[What you will do]: The lines running from the one that contains "green brick I7:I8" to the end of the records below are what to reproduce, exactly and without pictures.

Source data:
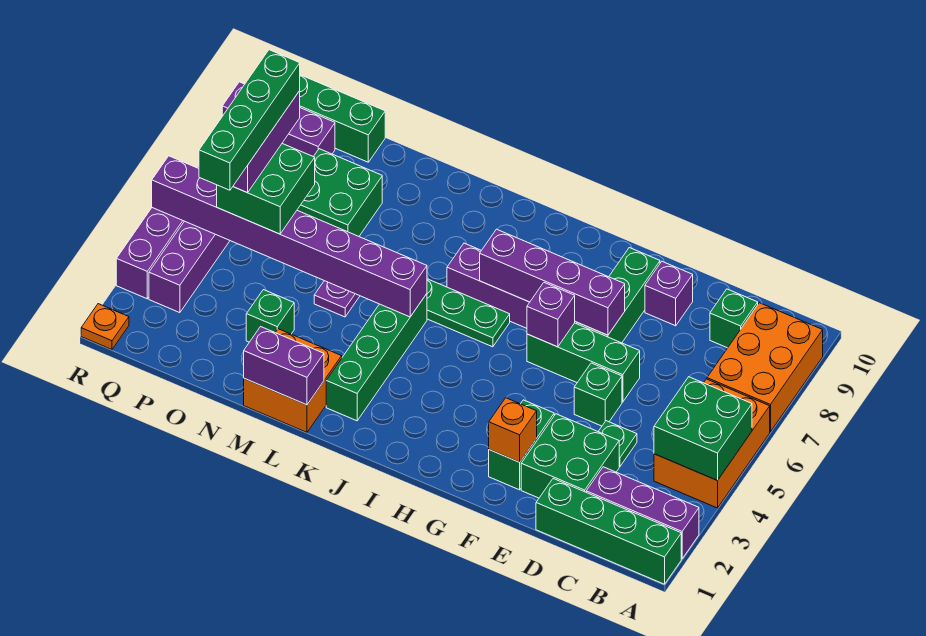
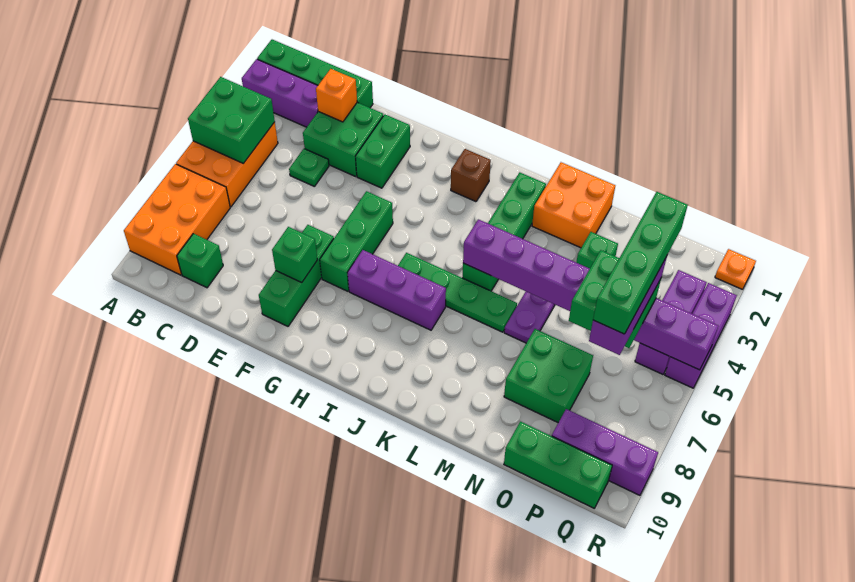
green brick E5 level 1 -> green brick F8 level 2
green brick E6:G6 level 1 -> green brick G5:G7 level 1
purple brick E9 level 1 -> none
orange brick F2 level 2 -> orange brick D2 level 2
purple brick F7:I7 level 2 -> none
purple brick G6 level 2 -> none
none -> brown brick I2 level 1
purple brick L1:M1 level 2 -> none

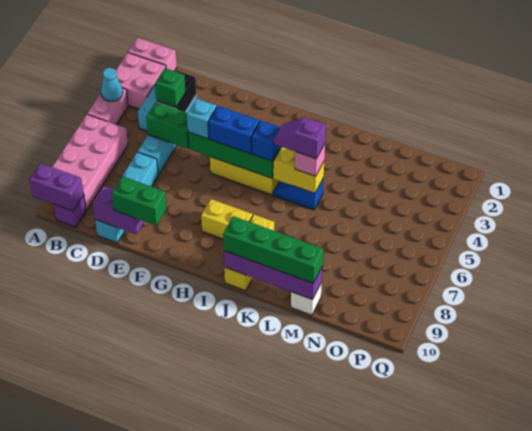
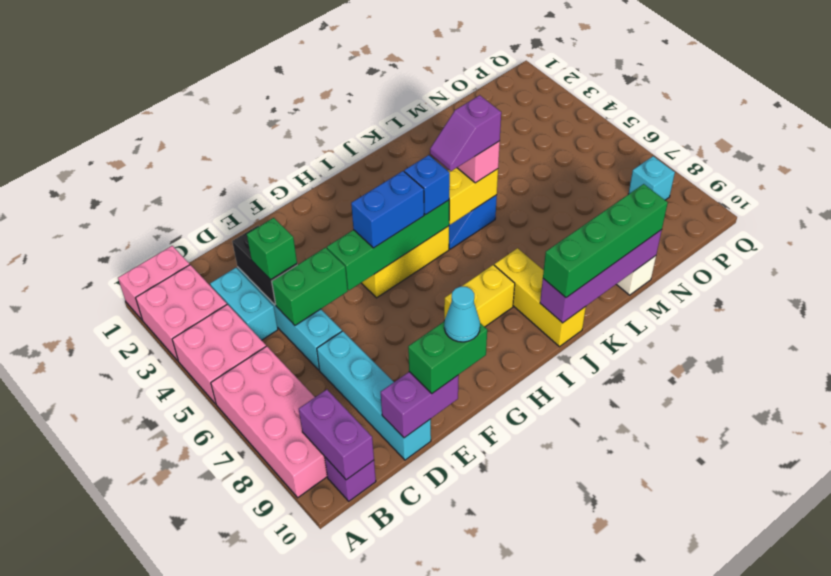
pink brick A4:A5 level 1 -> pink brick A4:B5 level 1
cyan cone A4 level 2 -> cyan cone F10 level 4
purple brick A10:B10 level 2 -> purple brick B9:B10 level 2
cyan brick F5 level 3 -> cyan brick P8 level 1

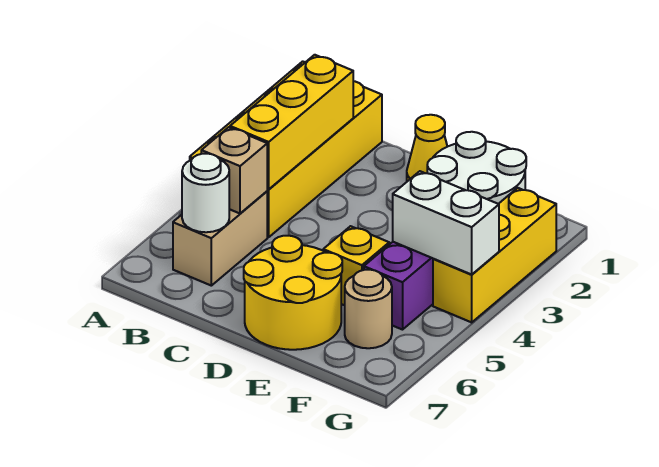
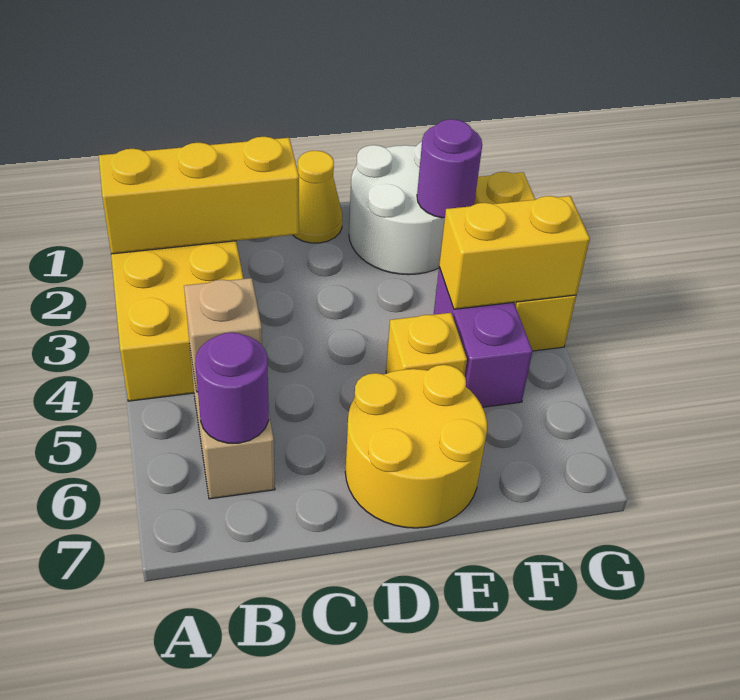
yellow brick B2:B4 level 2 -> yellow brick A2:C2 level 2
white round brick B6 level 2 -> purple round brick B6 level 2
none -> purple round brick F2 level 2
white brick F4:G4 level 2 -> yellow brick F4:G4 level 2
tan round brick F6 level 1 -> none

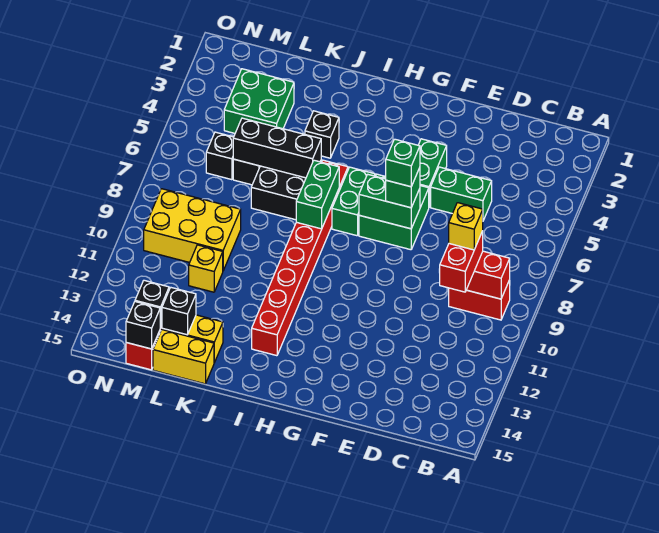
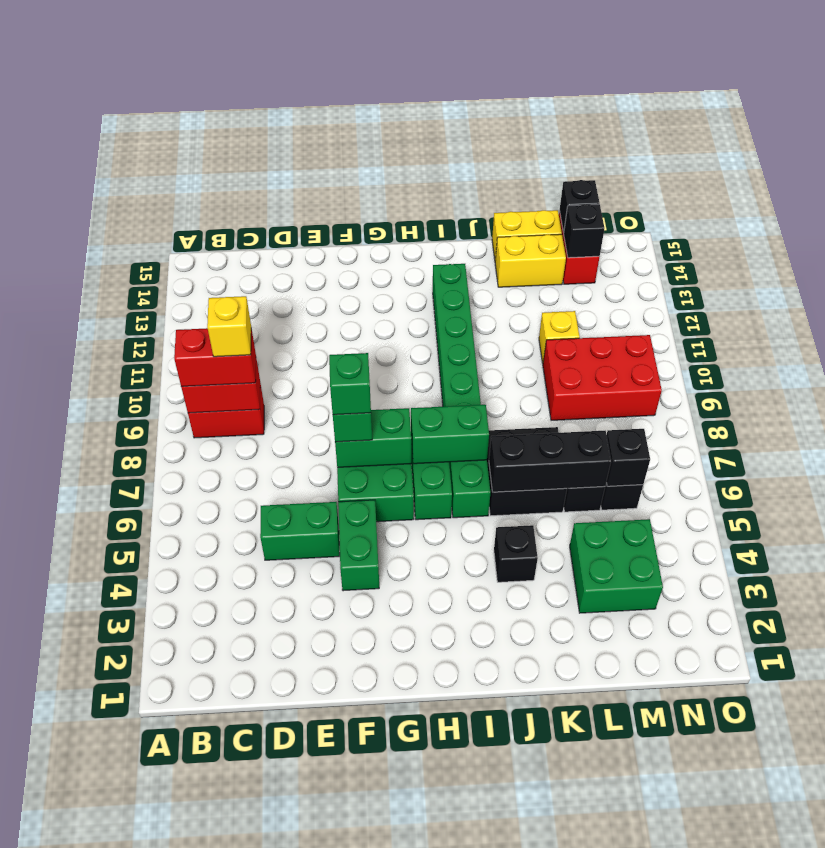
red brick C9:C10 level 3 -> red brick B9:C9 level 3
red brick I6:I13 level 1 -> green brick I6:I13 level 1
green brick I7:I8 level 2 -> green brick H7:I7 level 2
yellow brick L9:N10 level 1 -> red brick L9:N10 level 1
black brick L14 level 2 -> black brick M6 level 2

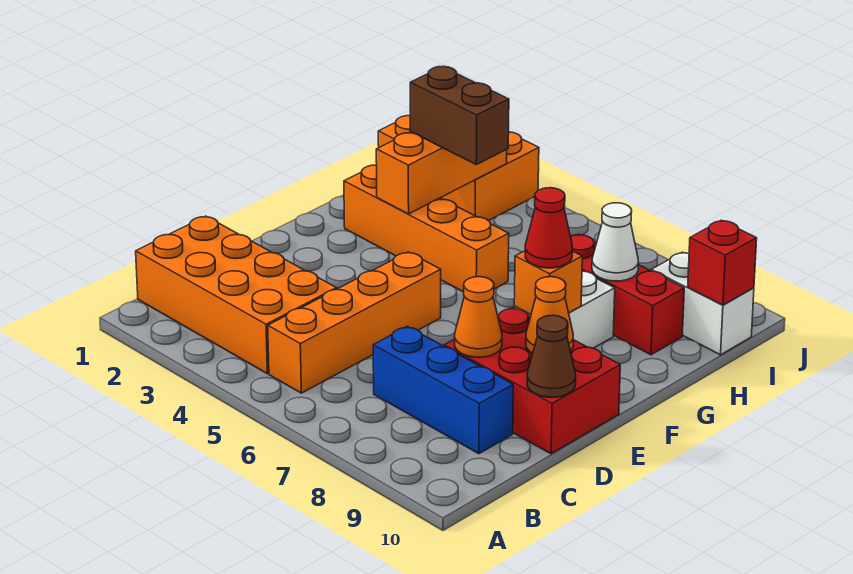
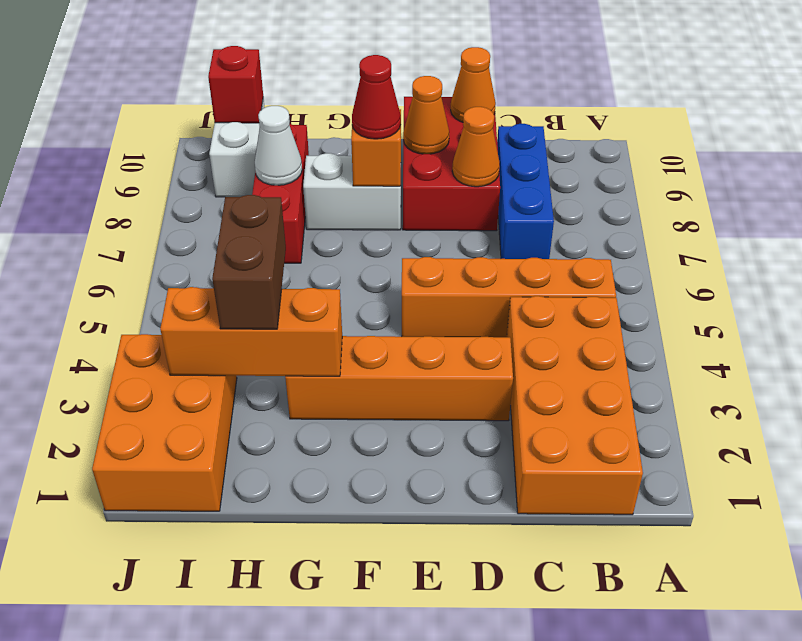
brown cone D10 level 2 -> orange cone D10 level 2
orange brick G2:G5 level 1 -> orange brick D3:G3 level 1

[Solution to this exercise]:
green brick I7:I8 level 2 -> green brick H7:I7 level 2
yellow brick L9:N10 level 1 -> red brick L9:N10 level 1
black brick L14 level 2 -> black brick M6 level 2

brown cone D10 level 2 -> orange cone D10 level 2
orange brick G2:G5 level 1 -> orange brick D3:G3 level 1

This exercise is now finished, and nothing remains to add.